Data extracts ::

╭──

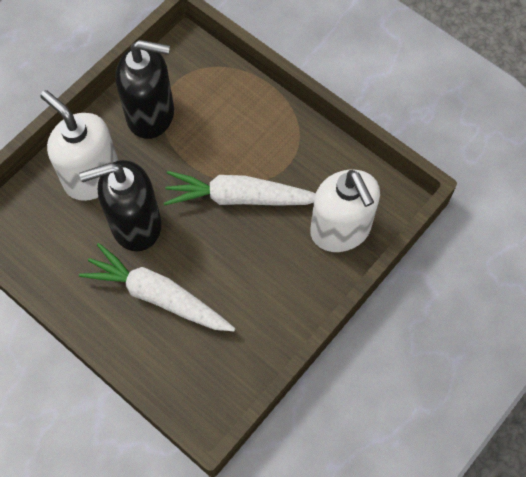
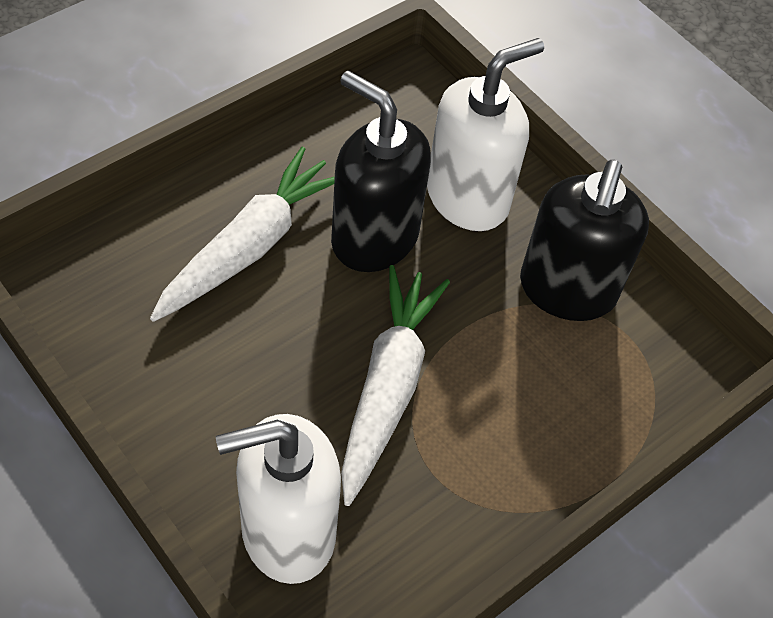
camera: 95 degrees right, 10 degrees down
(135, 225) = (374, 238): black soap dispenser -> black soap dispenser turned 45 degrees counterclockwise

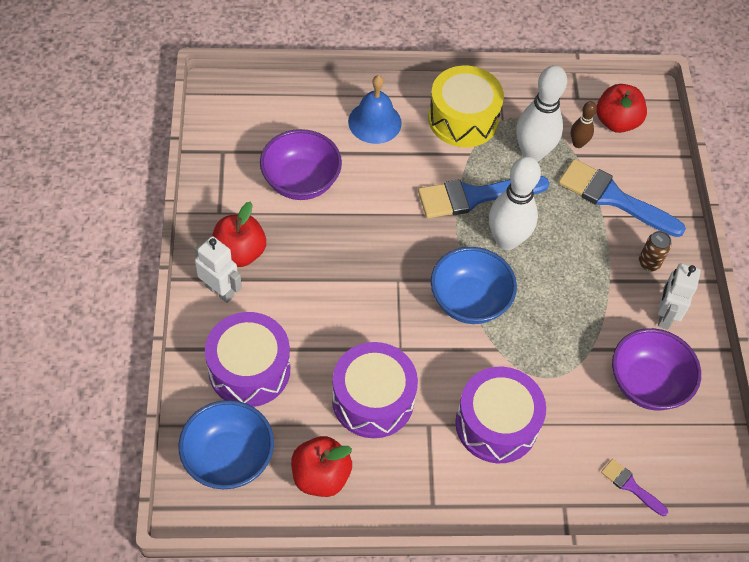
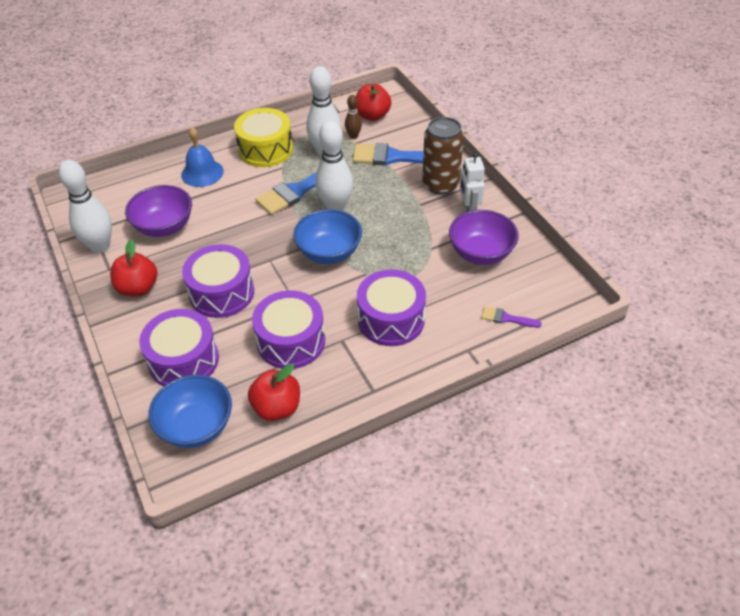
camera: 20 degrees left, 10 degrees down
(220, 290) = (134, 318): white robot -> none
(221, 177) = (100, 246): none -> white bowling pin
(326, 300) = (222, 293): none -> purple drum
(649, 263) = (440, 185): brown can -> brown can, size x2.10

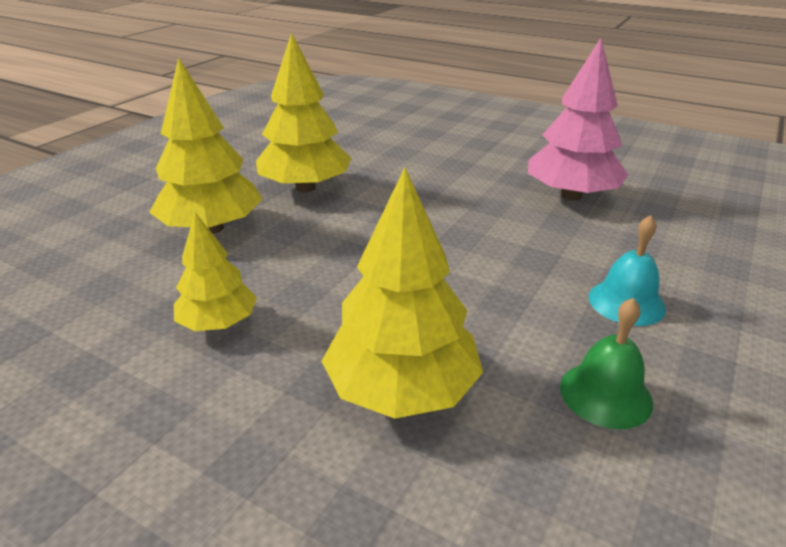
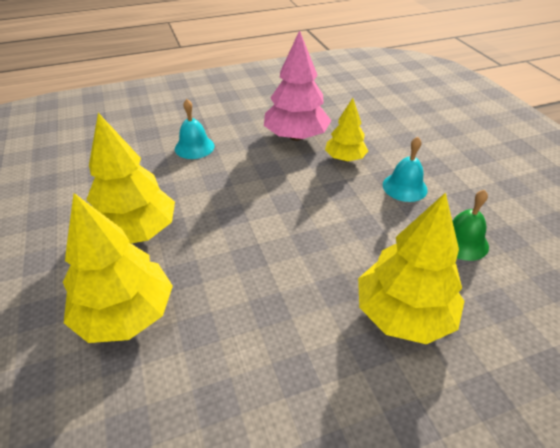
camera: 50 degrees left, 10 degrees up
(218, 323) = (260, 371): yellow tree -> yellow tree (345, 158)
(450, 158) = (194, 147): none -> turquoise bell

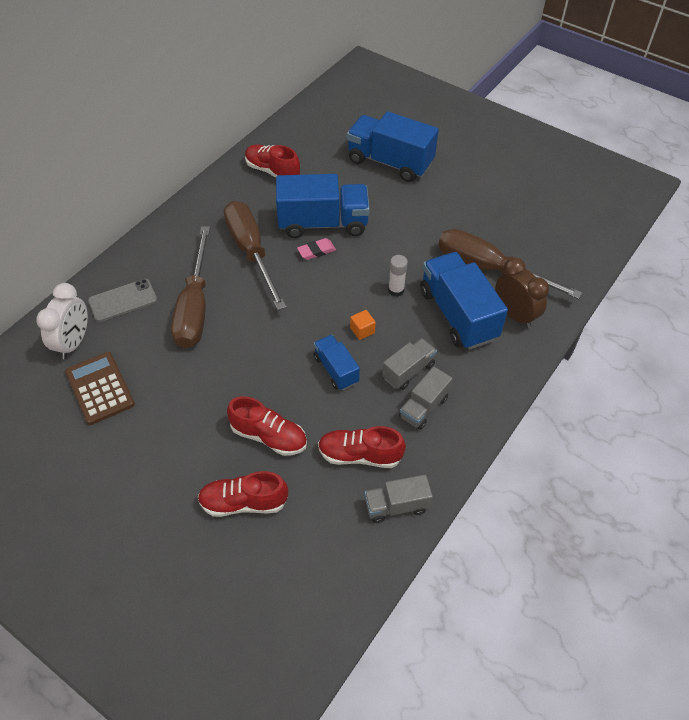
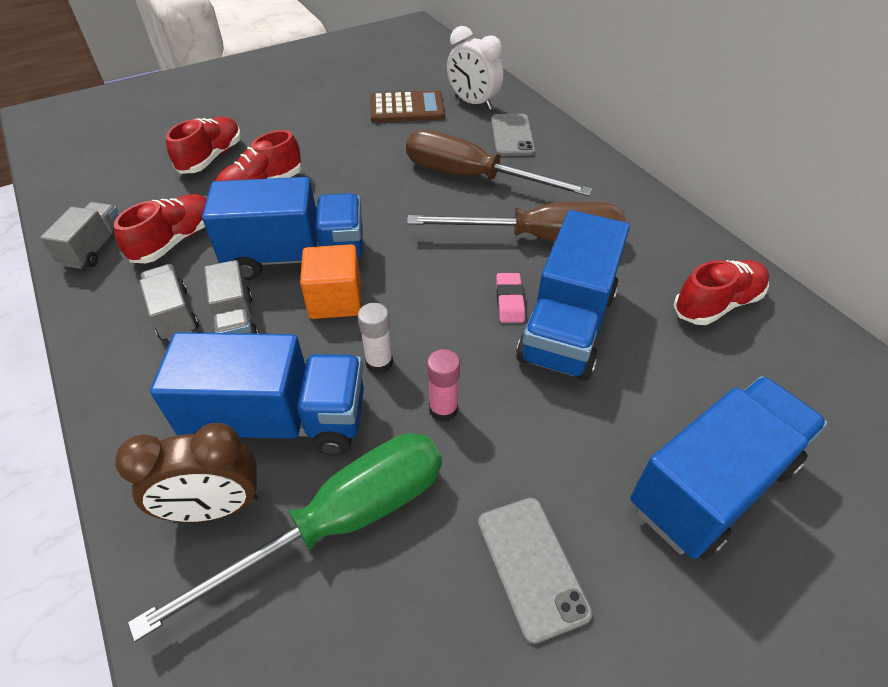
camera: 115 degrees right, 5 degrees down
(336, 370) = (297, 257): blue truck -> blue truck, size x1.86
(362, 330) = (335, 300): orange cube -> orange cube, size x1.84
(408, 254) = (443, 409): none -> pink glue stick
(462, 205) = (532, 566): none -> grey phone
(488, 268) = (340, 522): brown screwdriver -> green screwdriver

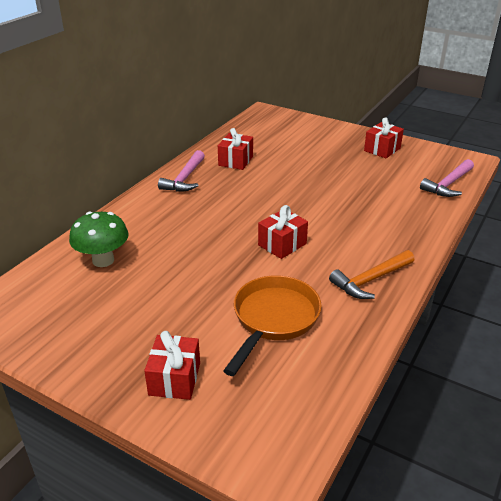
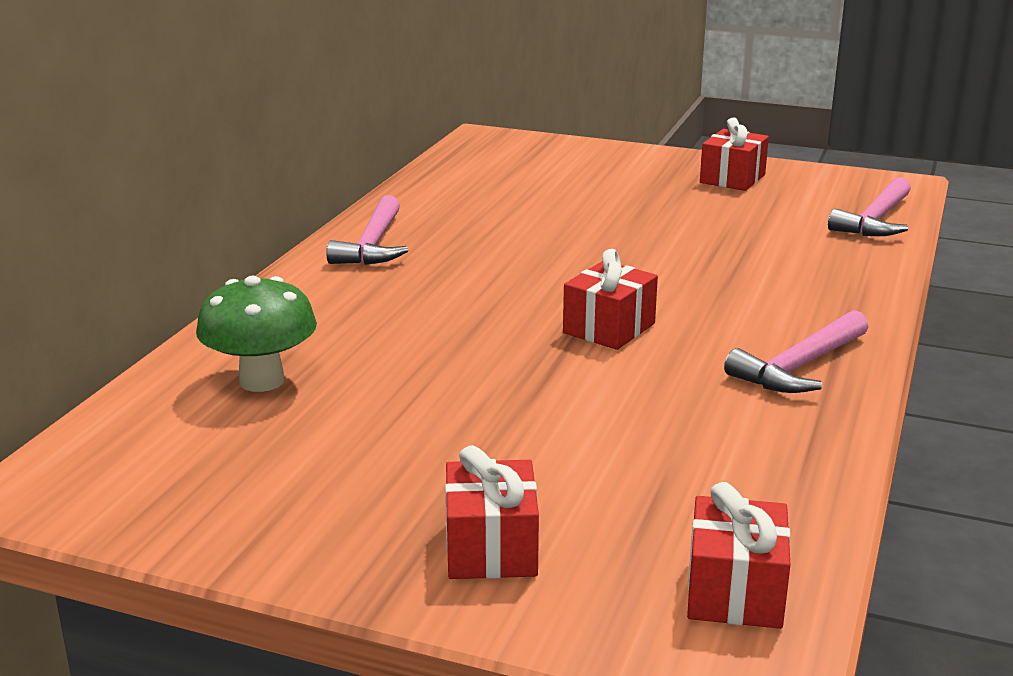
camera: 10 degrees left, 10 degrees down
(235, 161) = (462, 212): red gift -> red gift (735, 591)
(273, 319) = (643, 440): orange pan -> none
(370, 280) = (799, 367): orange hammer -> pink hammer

╰──

Track down every line of the material containing the string "white", and copy it.

Task output ::
(220, 290) = (134, 318): white robot -> none
(221, 177) = (100, 246): none -> white bowling pin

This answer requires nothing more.